━━ Dataset entries ━━

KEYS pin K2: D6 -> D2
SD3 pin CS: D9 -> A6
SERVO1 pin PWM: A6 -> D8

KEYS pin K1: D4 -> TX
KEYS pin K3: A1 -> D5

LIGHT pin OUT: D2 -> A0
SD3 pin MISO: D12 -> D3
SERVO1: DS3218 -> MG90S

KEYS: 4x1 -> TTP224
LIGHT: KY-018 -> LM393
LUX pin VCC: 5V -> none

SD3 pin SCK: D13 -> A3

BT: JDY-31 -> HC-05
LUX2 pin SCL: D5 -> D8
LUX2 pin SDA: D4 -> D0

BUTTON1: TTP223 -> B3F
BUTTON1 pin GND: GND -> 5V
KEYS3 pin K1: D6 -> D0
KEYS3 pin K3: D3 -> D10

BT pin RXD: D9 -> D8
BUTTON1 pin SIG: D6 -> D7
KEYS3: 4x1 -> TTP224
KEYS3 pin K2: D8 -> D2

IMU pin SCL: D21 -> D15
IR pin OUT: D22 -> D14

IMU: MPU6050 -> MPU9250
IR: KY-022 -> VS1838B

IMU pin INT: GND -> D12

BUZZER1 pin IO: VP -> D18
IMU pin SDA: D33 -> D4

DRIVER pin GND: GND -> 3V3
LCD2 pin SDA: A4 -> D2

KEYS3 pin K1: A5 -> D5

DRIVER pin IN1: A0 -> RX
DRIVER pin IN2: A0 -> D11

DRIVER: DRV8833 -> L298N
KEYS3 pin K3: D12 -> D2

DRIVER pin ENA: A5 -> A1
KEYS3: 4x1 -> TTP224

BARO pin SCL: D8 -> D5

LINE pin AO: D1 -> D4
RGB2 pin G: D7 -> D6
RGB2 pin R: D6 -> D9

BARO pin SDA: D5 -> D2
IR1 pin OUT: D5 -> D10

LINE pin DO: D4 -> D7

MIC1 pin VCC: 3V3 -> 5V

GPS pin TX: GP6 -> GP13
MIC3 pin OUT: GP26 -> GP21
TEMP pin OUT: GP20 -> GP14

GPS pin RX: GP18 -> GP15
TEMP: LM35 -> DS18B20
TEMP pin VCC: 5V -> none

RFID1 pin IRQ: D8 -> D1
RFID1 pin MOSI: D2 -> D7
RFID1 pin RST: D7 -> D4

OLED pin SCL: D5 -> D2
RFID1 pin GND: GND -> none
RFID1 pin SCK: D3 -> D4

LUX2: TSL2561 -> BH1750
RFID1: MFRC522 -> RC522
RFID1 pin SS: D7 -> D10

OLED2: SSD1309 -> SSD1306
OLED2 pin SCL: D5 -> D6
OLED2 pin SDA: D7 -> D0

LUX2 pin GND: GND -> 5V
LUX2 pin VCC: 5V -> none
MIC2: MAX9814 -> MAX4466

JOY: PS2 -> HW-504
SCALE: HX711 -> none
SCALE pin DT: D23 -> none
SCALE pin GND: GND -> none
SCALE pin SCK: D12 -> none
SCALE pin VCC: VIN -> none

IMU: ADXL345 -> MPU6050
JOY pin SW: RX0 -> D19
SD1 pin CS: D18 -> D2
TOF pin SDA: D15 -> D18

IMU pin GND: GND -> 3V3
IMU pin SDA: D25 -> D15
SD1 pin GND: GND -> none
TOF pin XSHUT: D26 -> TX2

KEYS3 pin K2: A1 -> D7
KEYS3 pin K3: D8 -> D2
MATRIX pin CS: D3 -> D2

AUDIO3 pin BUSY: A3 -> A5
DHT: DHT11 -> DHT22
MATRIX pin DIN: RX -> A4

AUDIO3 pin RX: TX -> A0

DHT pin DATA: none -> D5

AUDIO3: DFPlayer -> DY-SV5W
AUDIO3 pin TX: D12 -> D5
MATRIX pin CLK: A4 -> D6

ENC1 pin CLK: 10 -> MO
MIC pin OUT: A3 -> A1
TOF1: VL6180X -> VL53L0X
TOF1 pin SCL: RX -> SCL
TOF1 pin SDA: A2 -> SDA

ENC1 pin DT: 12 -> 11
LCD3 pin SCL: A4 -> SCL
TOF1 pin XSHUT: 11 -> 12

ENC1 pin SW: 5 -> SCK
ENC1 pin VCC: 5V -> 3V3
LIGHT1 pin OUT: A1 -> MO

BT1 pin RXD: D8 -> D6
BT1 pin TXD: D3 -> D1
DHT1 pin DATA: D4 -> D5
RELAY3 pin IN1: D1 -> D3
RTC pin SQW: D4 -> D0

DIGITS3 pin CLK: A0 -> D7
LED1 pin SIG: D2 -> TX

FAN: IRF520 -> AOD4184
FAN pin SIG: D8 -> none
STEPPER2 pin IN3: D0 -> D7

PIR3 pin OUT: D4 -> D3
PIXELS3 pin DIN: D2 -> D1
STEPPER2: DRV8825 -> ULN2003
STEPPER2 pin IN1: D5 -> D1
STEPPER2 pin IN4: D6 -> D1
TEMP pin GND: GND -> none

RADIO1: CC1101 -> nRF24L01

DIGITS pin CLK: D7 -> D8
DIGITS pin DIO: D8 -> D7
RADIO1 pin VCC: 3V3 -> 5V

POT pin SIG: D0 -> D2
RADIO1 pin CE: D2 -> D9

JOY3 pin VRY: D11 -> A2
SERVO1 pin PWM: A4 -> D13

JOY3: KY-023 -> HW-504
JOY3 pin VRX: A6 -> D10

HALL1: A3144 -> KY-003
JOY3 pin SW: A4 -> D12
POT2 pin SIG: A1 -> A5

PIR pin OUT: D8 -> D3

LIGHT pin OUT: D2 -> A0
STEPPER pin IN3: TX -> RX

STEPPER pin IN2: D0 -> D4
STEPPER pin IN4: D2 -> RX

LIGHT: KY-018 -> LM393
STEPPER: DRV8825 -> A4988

━━━

Repeat all of the data exactly as given.

- _Result_:
KEYS pin K2: D6 -> D2
SD3 pin CS: D9 -> A6
SERVO1 pin PWM: A6 -> D8

KEYS pin K1: D4 -> TX
KEYS pin K3: A1 -> D5

LIGHT pin OUT: D2 -> A0
SD3 pin MISO: D12 -> D3
SERVO1: DS3218 -> MG90S

KEYS: 4x1 -> TTP224
LIGHT: KY-018 -> LM393
LUX pin VCC: 5V -> none

SD3 pin SCK: D13 -> A3

BT: JDY-31 -> HC-05
LUX2 pin SCL: D5 -> D8
LUX2 pin SDA: D4 -> D0

BUTTON1: TTP223 -> B3F
BUTTON1 pin GND: GND -> 5V
KEYS3 pin K1: D6 -> D0
KEYS3 pin K3: D3 -> D10

BT pin RXD: D9 -> D8
BUTTON1 pin SIG: D6 -> D7
KEYS3: 4x1 -> TTP224
KEYS3 pin K2: D8 -> D2

IMU pin SCL: D21 -> D15
IR pin OUT: D22 -> D14

IMU: MPU6050 -> MPU9250
IR: KY-022 -> VS1838B

IMU pin INT: GND -> D12

BUZZER1 pin IO: VP -> D18
IMU pin SDA: D33 -> D4

DRIVER pin GND: GND -> 3V3
LCD2 pin SDA: A4 -> D2

KEYS3 pin K1: A5 -> D5

DRIVER pin IN1: A0 -> RX
DRIVER pin IN2: A0 -> D11

DRIVER: DRV8833 -> L298N
KEYS3 pin K3: D12 -> D2

DRIVER pin ENA: A5 -> A1
KEYS3: 4x1 -> TTP224

BARO pin SCL: D8 -> D5

LINE pin AO: D1 -> D4
RGB2 pin G: D7 -> D6
RGB2 pin R: D6 -> D9

BARO pin SDA: D5 -> D2
IR1 pin OUT: D5 -> D10

LINE pin DO: D4 -> D7

MIC1 pin VCC: 3V3 -> 5V

GPS pin TX: GP6 -> GP13
MIC3 pin OUT: GP26 -> GP21
TEMP pin OUT: GP20 -> GP14

GPS pin RX: GP18 -> GP15
TEMP: LM35 -> DS18B20
TEMP pin VCC: 5V -> none

RFID1 pin IRQ: D8 -> D1
RFID1 pin MOSI: D2 -> D7
RFID1 pin RST: D7 -> D4

OLED pin SCL: D5 -> D2
RFID1 pin GND: GND -> none
RFID1 pin SCK: D3 -> D4

LUX2: TSL2561 -> BH1750
RFID1: MFRC522 -> RC522
RFID1 pin SS: D7 -> D10

OLED2: SSD1309 -> SSD1306
OLED2 pin SCL: D5 -> D6
OLED2 pin SDA: D7 -> D0

LUX2 pin GND: GND -> 5V
LUX2 pin VCC: 5V -> none
MIC2: MAX9814 -> MAX4466

JOY: PS2 -> HW-504
SCALE: HX711 -> none
SCALE pin DT: D23 -> none
SCALE pin GND: GND -> none
SCALE pin SCK: D12 -> none
SCALE pin VCC: VIN -> none

IMU: ADXL345 -> MPU6050
JOY pin SW: RX0 -> D19
SD1 pin CS: D18 -> D2
TOF pin SDA: D15 -> D18

IMU pin GND: GND -> 3V3
IMU pin SDA: D25 -> D15
SD1 pin GND: GND -> none
TOF pin XSHUT: D26 -> TX2

KEYS3 pin K2: A1 -> D7
KEYS3 pin K3: D8 -> D2
MATRIX pin CS: D3 -> D2

AUDIO3 pin BUSY: A3 -> A5
DHT: DHT11 -> DHT22
MATRIX pin DIN: RX -> A4

AUDIO3 pin RX: TX -> A0

DHT pin DATA: none -> D5

AUDIO3: DFPlayer -> DY-SV5W
AUDIO3 pin TX: D12 -> D5
MATRIX pin CLK: A4 -> D6

ENC1 pin CLK: 10 -> MO
MIC pin OUT: A3 -> A1
TOF1: VL6180X -> VL53L0X
TOF1 pin SCL: RX -> SCL
TOF1 pin SDA: A2 -> SDA

ENC1 pin DT: 12 -> 11
LCD3 pin SCL: A4 -> SCL
TOF1 pin XSHUT: 11 -> 12

ENC1 pin SW: 5 -> SCK
ENC1 pin VCC: 5V -> 3V3
LIGHT1 pin OUT: A1 -> MO

BT1 pin RXD: D8 -> D6
BT1 pin TXD: D3 -> D1
DHT1 pin DATA: D4 -> D5
RELAY3 pin IN1: D1 -> D3
RTC pin SQW: D4 -> D0

DIGITS3 pin CLK: A0 -> D7
LED1 pin SIG: D2 -> TX

FAN: IRF520 -> AOD4184
FAN pin SIG: D8 -> none
STEPPER2 pin IN3: D0 -> D7

PIR3 pin OUT: D4 -> D3
PIXELS3 pin DIN: D2 -> D1
STEPPER2: DRV8825 -> ULN2003
STEPPER2 pin IN1: D5 -> D1
STEPPER2 pin IN4: D6 -> D1
TEMP pin GND: GND -> none

RADIO1: CC1101 -> nRF24L01

DIGITS pin CLK: D7 -> D8
DIGITS pin DIO: D8 -> D7
RADIO1 pin VCC: 3V3 -> 5V

POT pin SIG: D0 -> D2
RADIO1 pin CE: D2 -> D9

JOY3 pin VRY: D11 -> A2
SERVO1 pin PWM: A4 -> D13

JOY3: KY-023 -> HW-504
JOY3 pin VRX: A6 -> D10

HALL1: A3144 -> KY-003
JOY3 pin SW: A4 -> D12
POT2 pin SIG: A1 -> A5

PIR pin OUT: D8 -> D3

LIGHT pin OUT: D2 -> A0
STEPPER pin IN3: TX -> RX

STEPPER pin IN2: D0 -> D4
STEPPER pin IN4: D2 -> RX

LIGHT: KY-018 -> LM393
STEPPER: DRV8825 -> A4988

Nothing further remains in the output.